• [Work to complete]:
Down to the last line, retype each line of the entries exactly, starting with the one that contains "orange marker: 3 -> 2".

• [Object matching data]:
============================================================
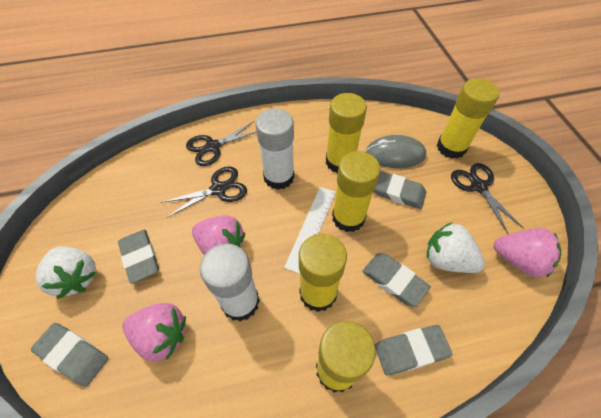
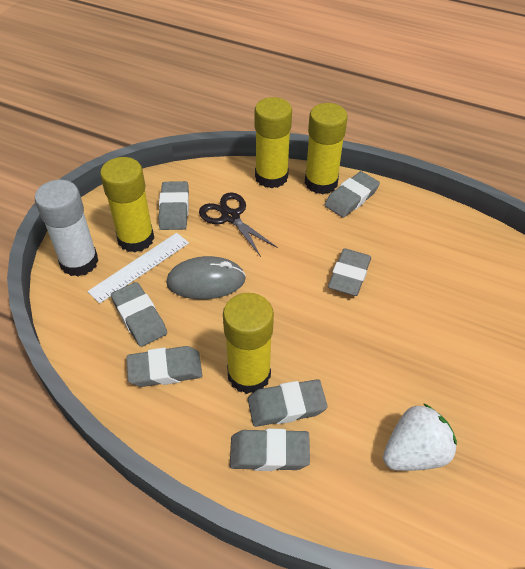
black scissors: 3 -> 1
grey eraser: 5 -> 7
pink strawberry: 3 -> 0
white glue stick: 2 -> 1
white strawberry: 2 -> 1
yellow glue stick: 5 -> 4

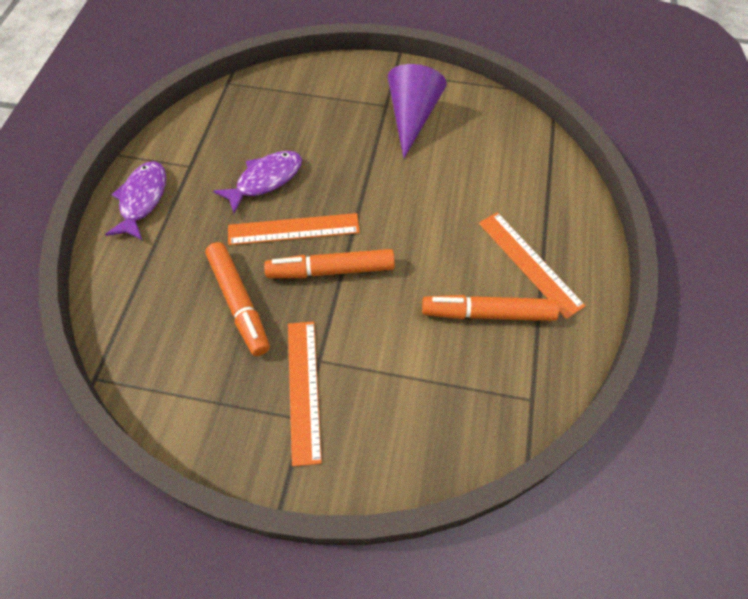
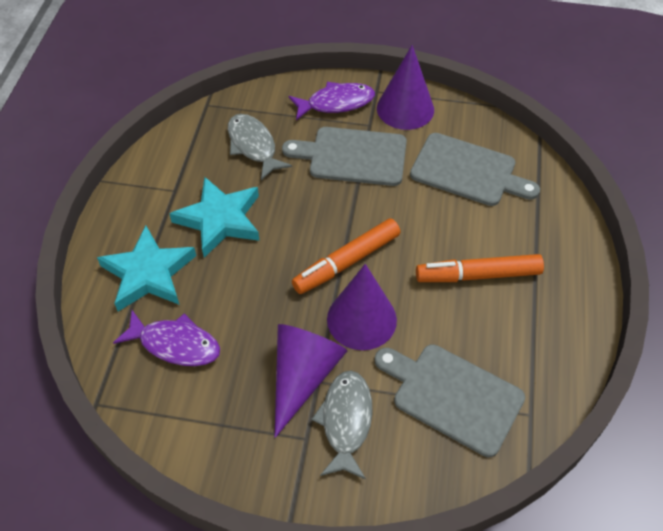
grey cutting board: 0 -> 3
grey fish: 0 -> 2
orange marker: 3 -> 2
orange ruler: 3 -> 0
purple cone: 1 -> 3
turquoise star: 0 -> 2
============================================================
• [Solution]:
orange marker: 3 -> 2
orange ruler: 3 -> 0
purple cone: 1 -> 3
turquoise star: 0 -> 2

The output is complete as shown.